(Object tracking records)

▶

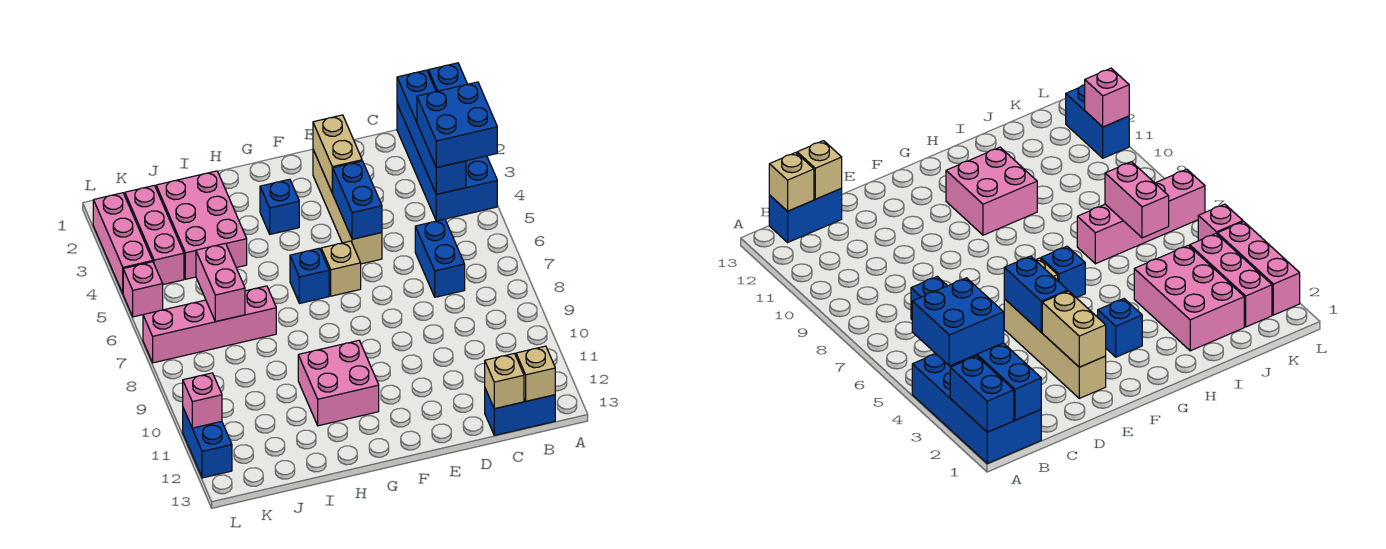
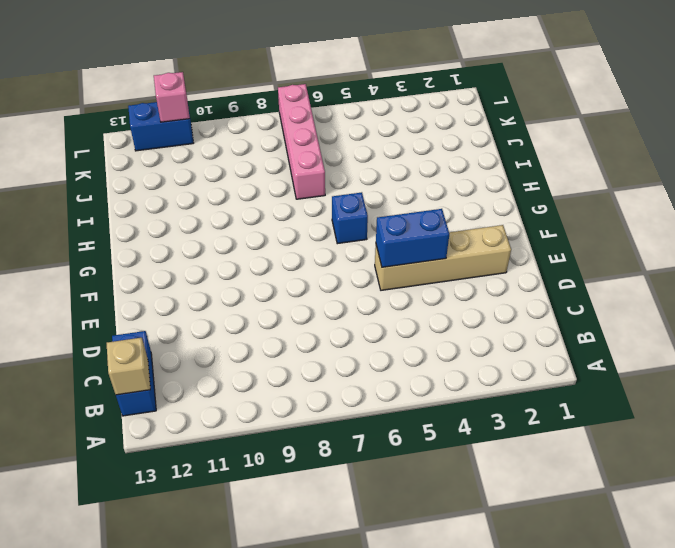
none -> blue brick A1:B4 level 1
none -> blue brick C6:C7 level 1
none -> tan brick F6 level 1

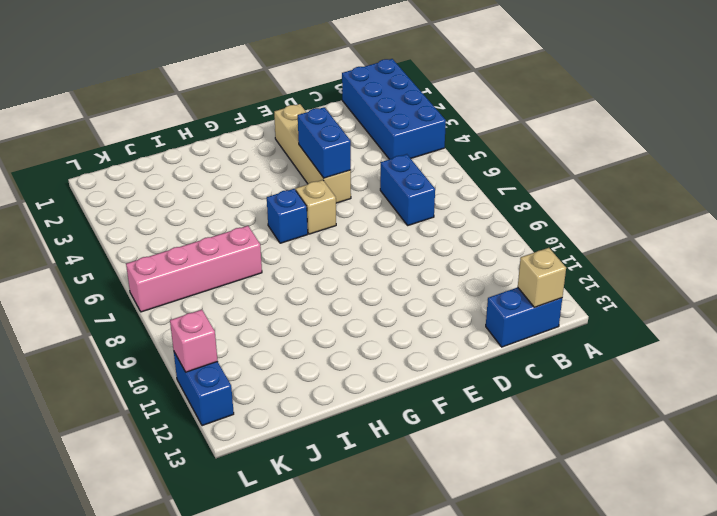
none -> blue brick G3 level 1
none -> pink brick G10:H11 level 1
none -> pink brick I2:J4 level 1

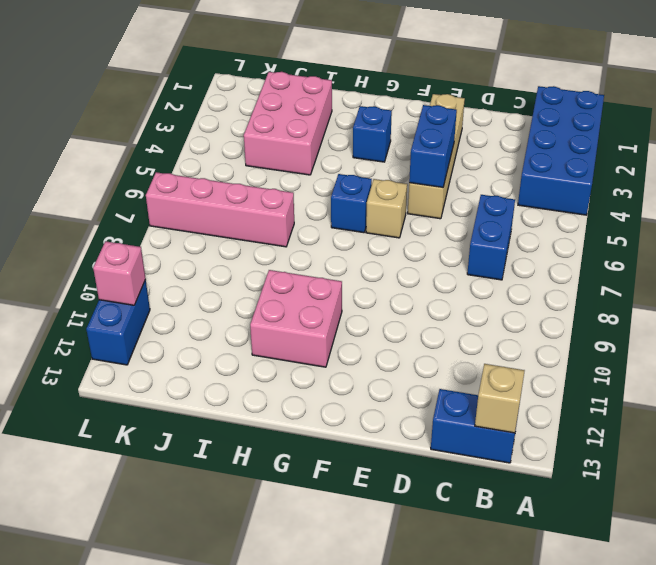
none -> pink brick K2:K4 level 1
none -> pink brick L2:L4 level 1
none -> pink brick L5 level 1

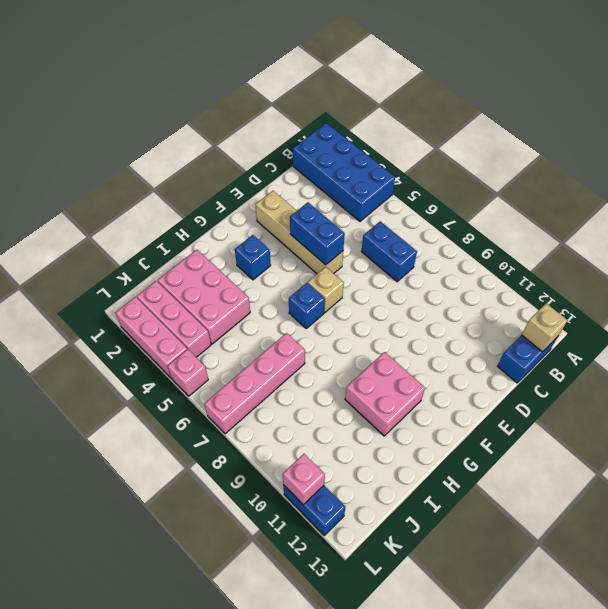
none -> blue brick A1:A2 level 2
none -> blue brick B1:B4 level 2
none -> tan brick C13 level 2

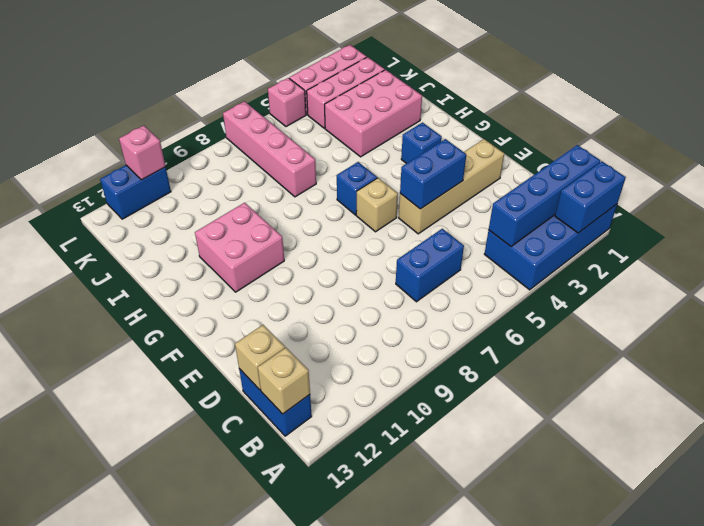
none -> tan brick E2:E3 level 2
none -> pink brick J6:J7 level 2
none -> blue brick A3:B4 level 3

◀

Exercise details: Leave out every picture, and repeat word for word only the lines from the one holding "none -> pink brick I2:J4 level 1" through the end of the entries above, both ends included.

Your solution:
none -> pink brick I2:J4 level 1

none -> pink brick K2:K4 level 1
none -> pink brick L2:L4 level 1
none -> pink brick L5 level 1

none -> blue brick A1:A2 level 2
none -> blue brick B1:B4 level 2
none -> tan brick C13 level 2

none -> tan brick E2:E3 level 2
none -> pink brick J6:J7 level 2
none -> blue brick A3:B4 level 3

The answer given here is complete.